-- START OF Supplied data --
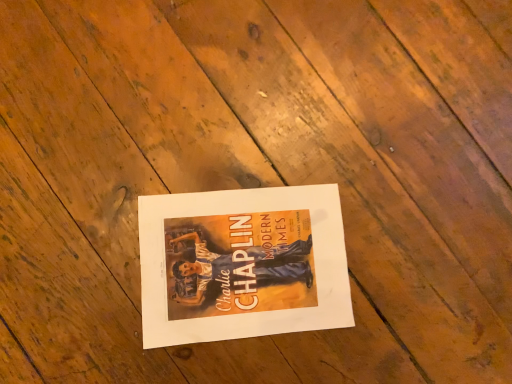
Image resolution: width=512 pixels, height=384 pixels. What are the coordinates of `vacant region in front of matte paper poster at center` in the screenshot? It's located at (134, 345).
-- END OF Supplied data --
-- START OF Supplied data --
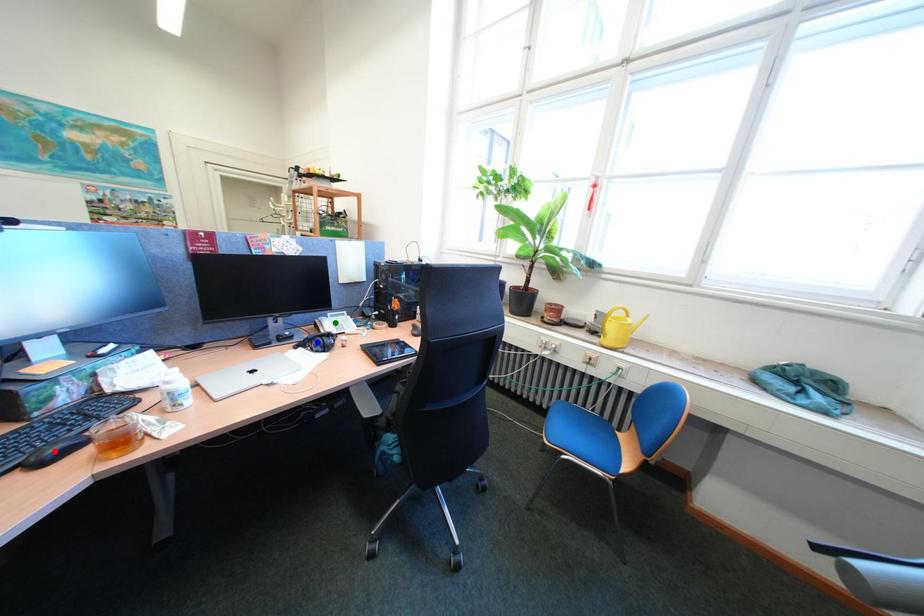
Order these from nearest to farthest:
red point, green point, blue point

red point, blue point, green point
-- END OF Supplied data --
-- START OF Supplied data --
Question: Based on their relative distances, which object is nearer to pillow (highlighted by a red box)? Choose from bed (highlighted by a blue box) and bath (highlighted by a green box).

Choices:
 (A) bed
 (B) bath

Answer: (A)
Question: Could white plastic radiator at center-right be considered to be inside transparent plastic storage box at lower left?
-- END OF Supplied data --
Directive
How many lines of the records contain the string "center", with case counting? Reply with the number only.

The output
2